INFORMATION GIVEN
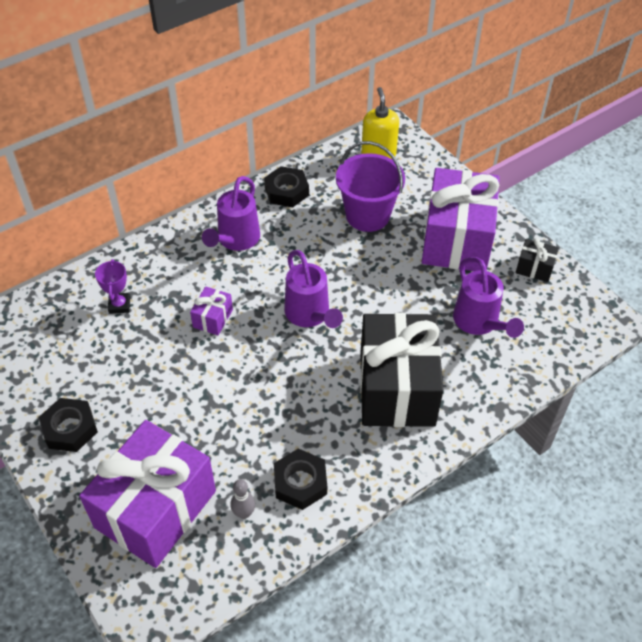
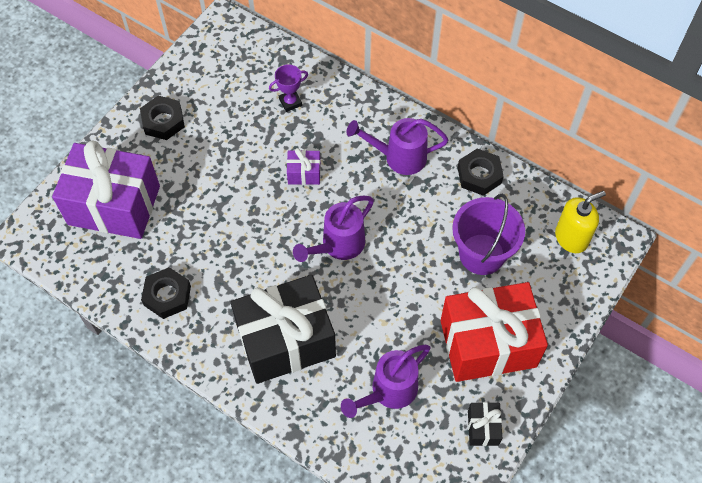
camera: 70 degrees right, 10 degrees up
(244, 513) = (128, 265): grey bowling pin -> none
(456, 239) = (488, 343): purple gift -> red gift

==

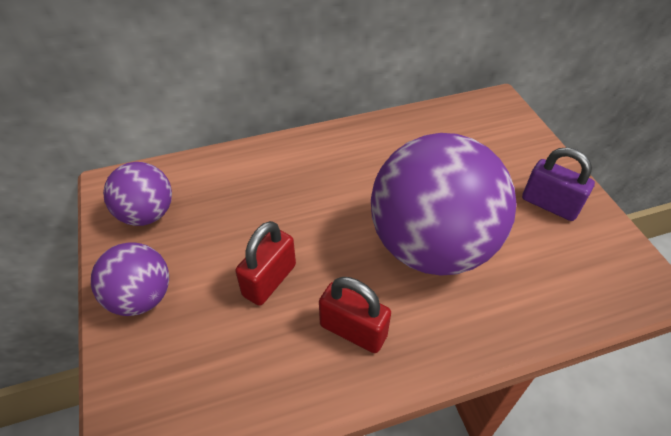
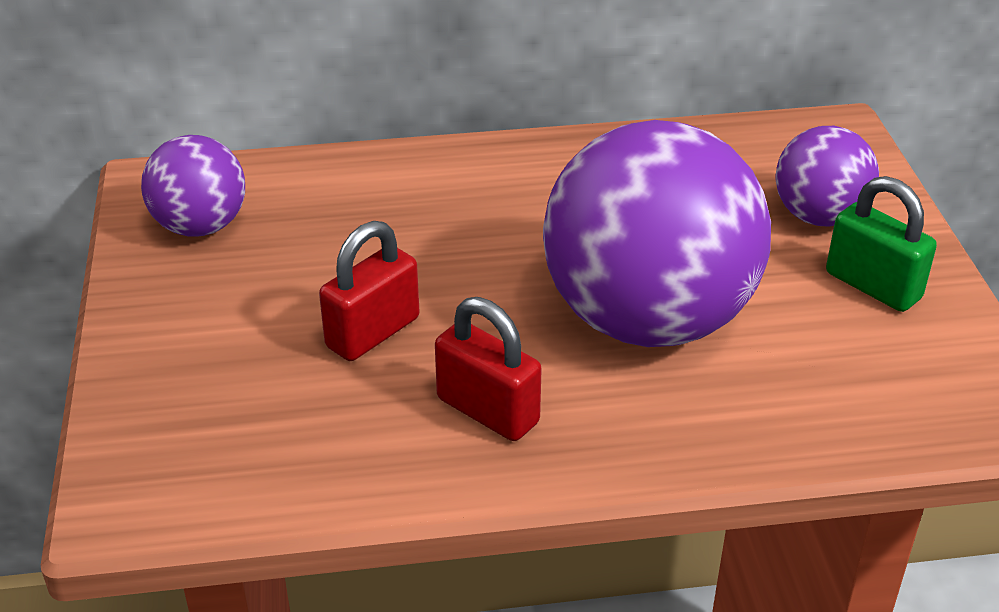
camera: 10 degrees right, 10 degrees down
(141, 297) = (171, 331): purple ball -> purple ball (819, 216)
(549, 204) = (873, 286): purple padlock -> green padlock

YOUR ASSIGNMENT
Both the line containing "(141, 297) = (171, 331): purple" and the line containing "(549, 204) = (873, 286): purple" belong in the answer. Print them and every line above that falls between them exactly, and no others.

RESPONSE
(141, 297) = (171, 331): purple ball -> purple ball (819, 216)
(549, 204) = (873, 286): purple padlock -> green padlock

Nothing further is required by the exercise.